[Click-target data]

####

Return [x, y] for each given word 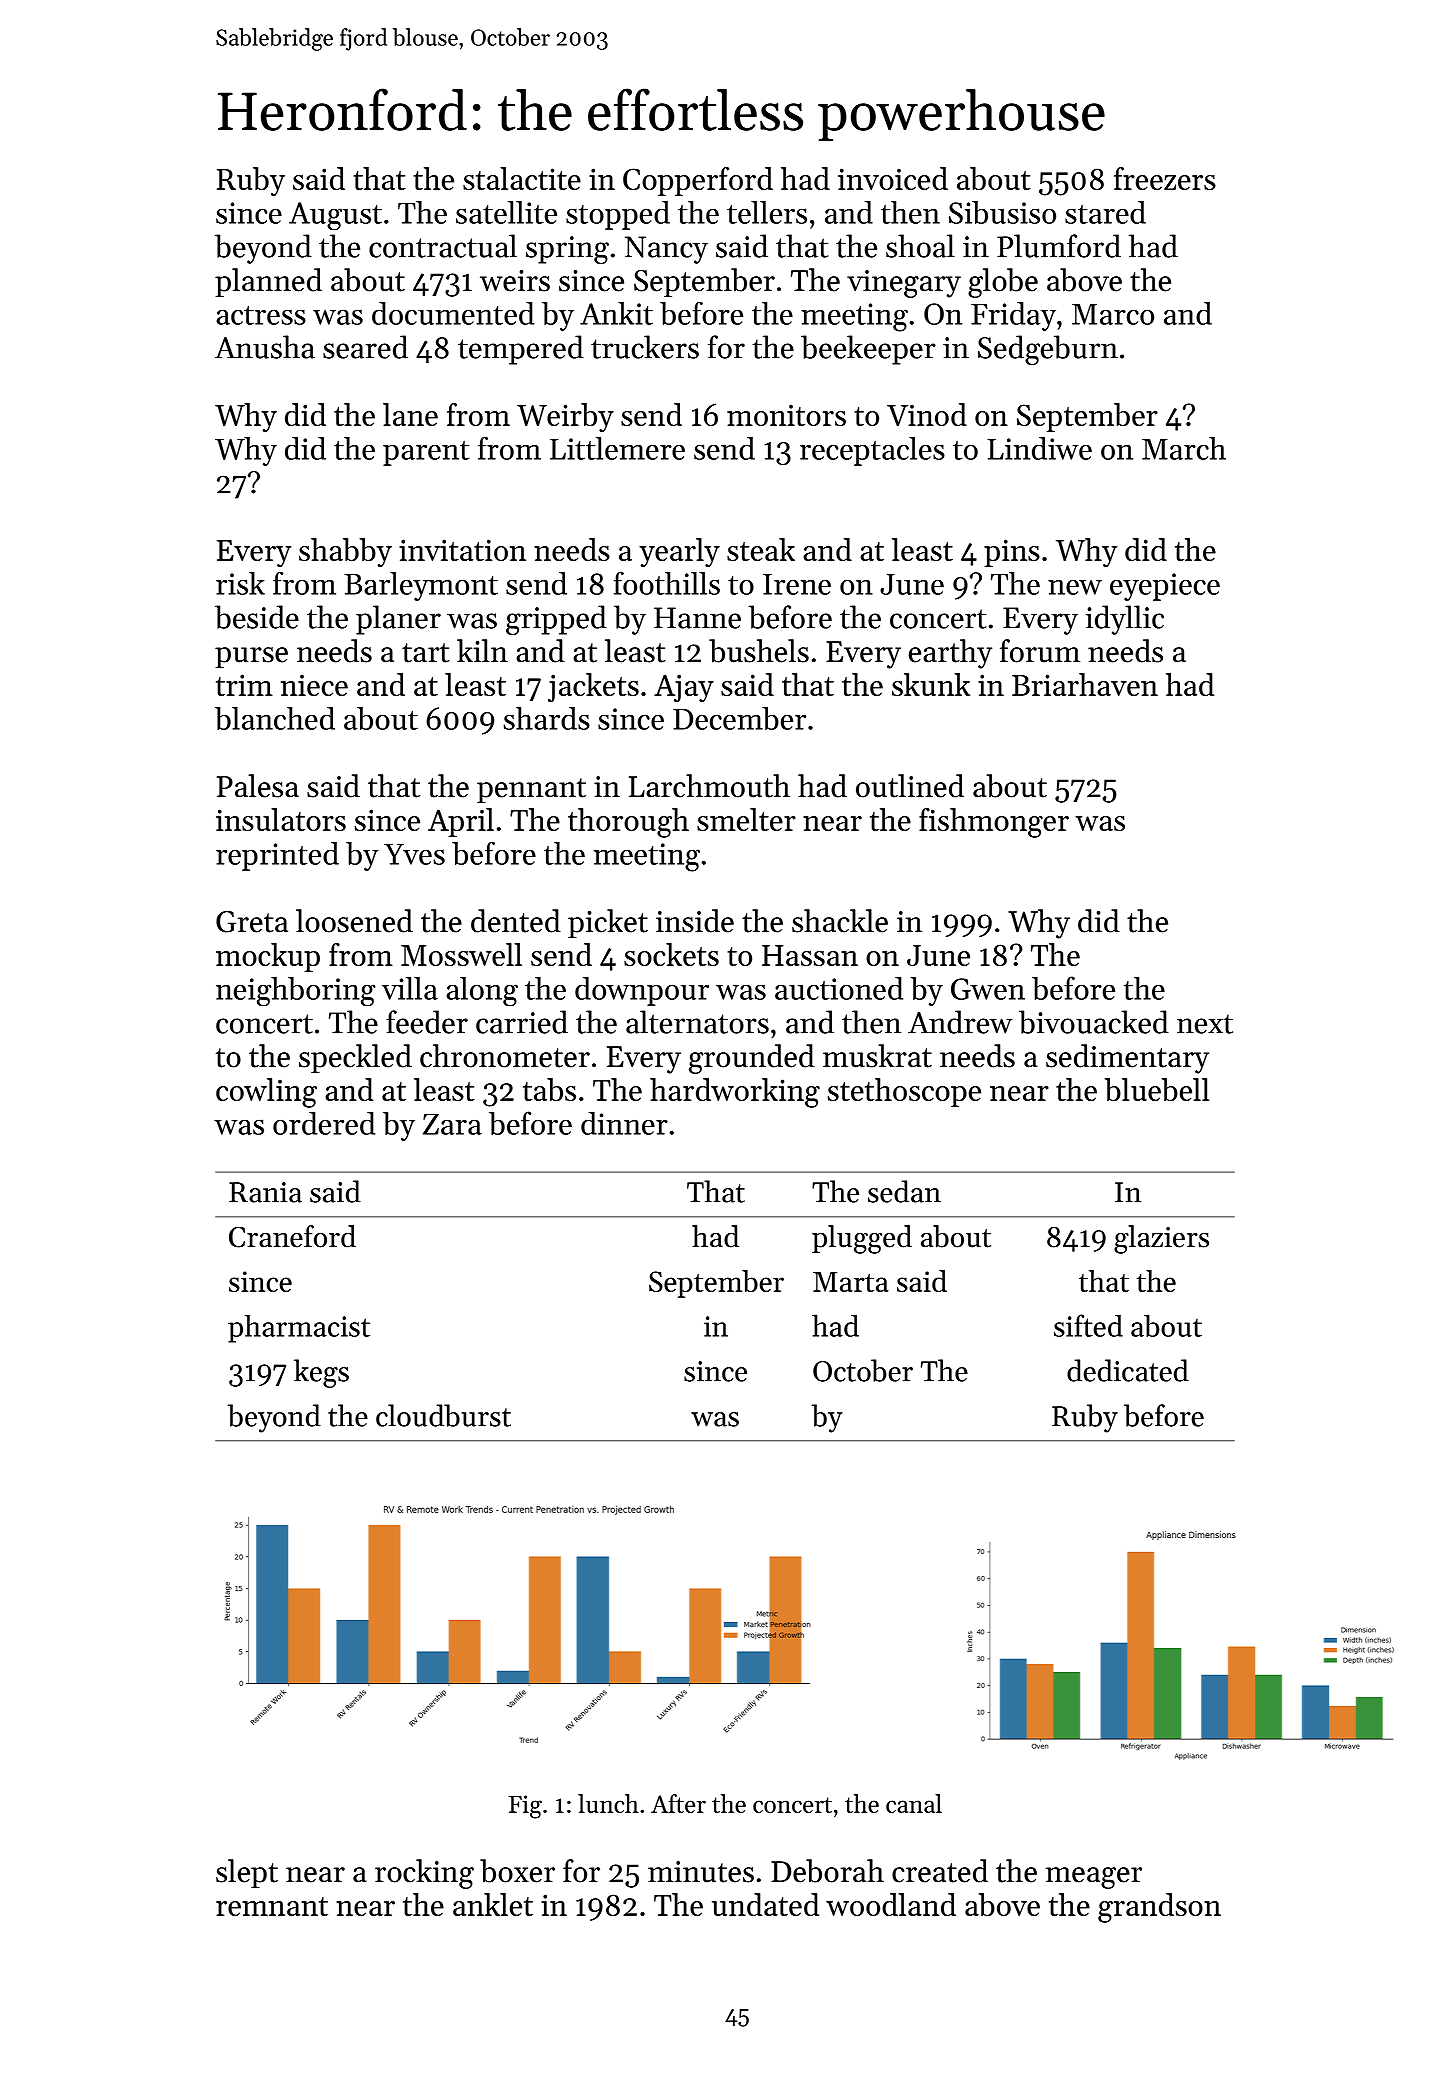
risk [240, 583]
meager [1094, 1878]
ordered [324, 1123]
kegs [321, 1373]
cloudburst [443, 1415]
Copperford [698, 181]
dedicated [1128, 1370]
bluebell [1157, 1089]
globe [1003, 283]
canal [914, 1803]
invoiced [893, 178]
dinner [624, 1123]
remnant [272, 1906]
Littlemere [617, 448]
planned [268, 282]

####

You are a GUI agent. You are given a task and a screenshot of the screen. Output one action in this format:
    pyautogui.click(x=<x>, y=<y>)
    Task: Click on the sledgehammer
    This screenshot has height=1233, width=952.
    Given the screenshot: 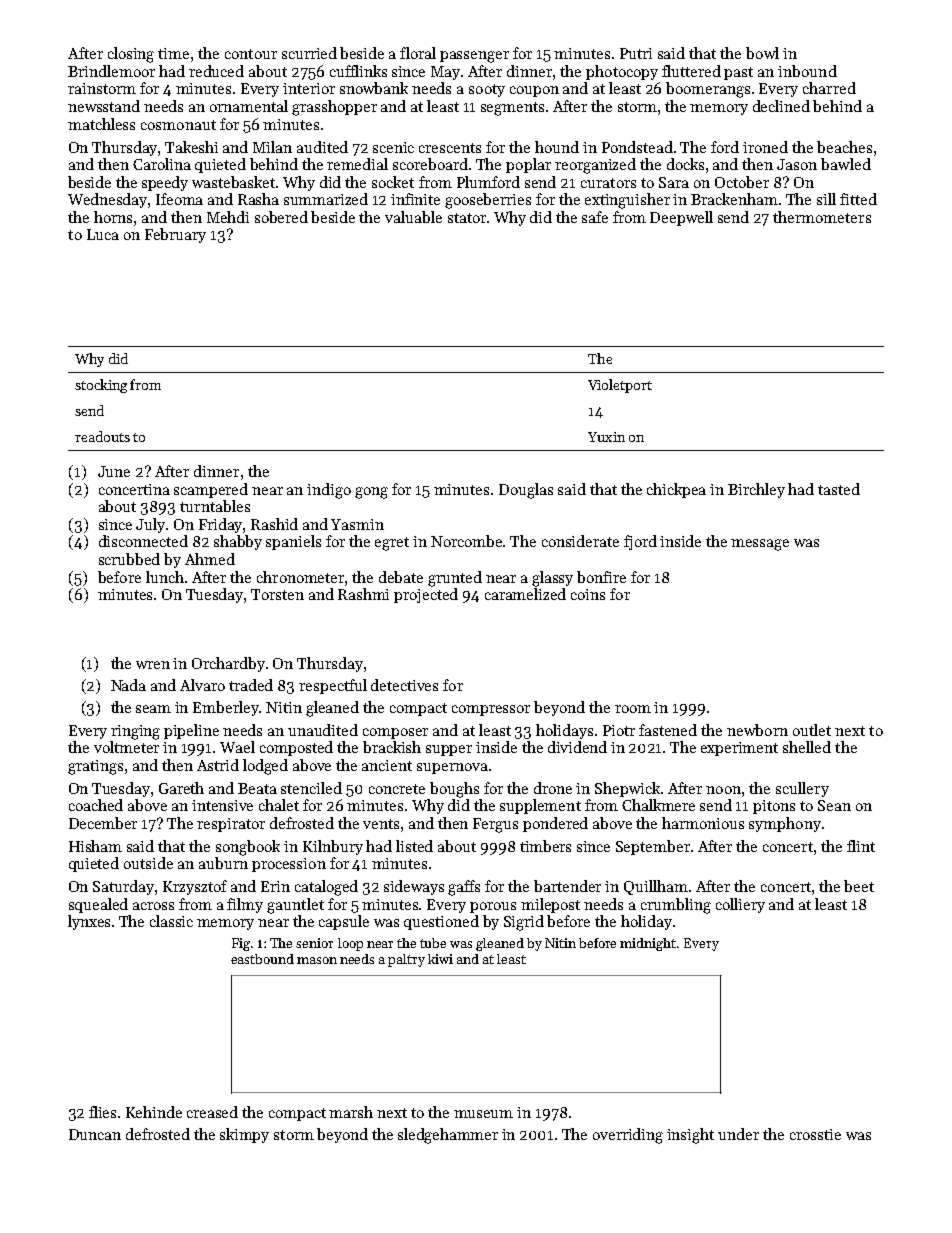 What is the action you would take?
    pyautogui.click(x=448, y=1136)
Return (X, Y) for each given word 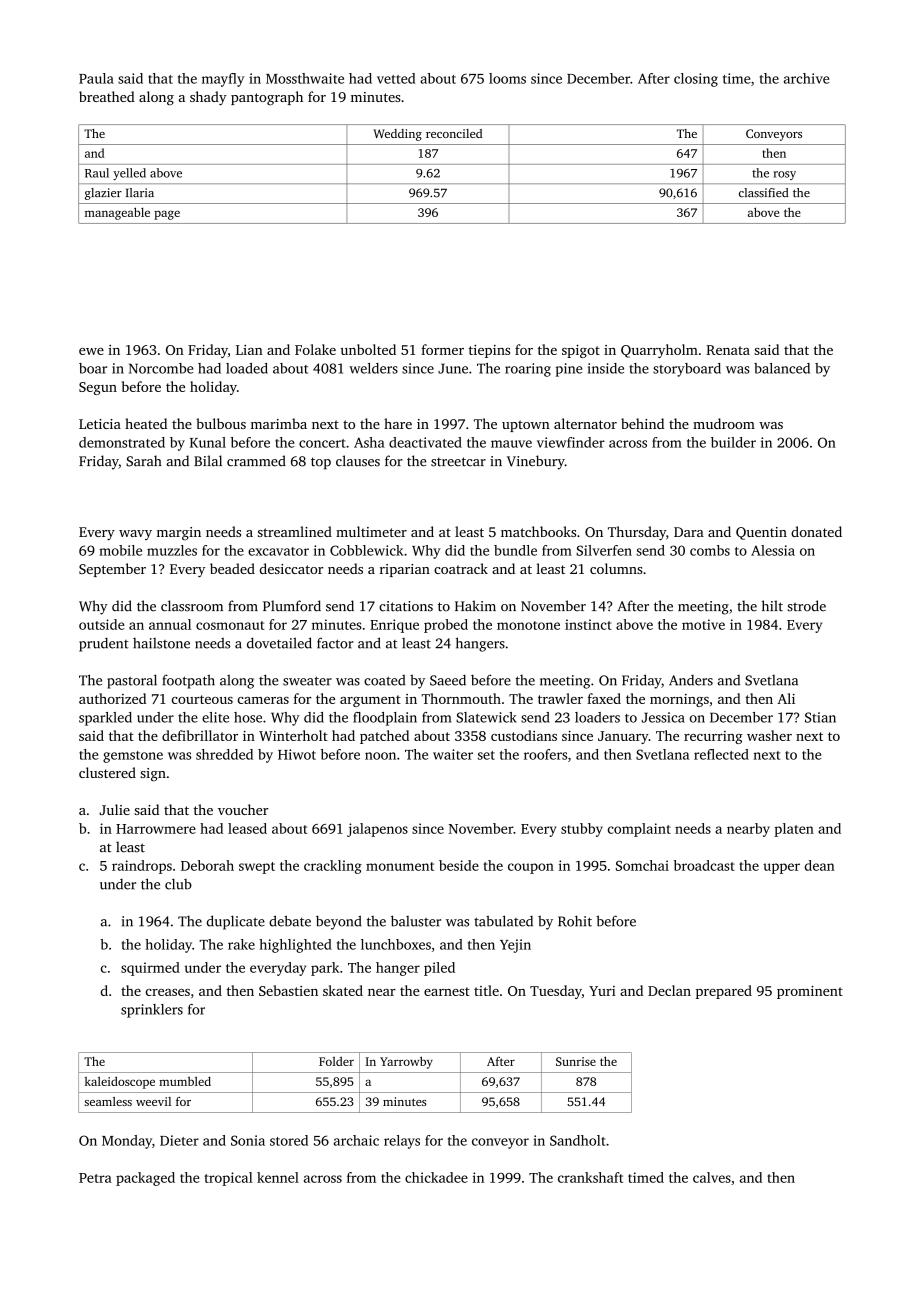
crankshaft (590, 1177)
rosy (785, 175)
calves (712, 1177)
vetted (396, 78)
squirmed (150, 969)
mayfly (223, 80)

####

■ Exercise prompt: Substitute "snowdrop" for "bluebell" in the part of the material above that opens with the line containing "Return [x, y] for each given word" and closes with the line containing "planned [268, 282]". Reproduce only that part with everything else unchanged, and leave out the pictures.

■ Solution:
Return [x, y] for each given word 
risk [240, 583]
meager [1094, 1878]
ordered [324, 1123]
kegs [321, 1373]
cloudburst [443, 1415]
Copperford [698, 181]
dedicated [1128, 1370]
snowdrop [1157, 1089]
globe [1003, 283]
canal [914, 1803]
invoiced [893, 178]
dinner [624, 1123]
remnant [272, 1906]
Littlemere [617, 448]
planned [268, 282]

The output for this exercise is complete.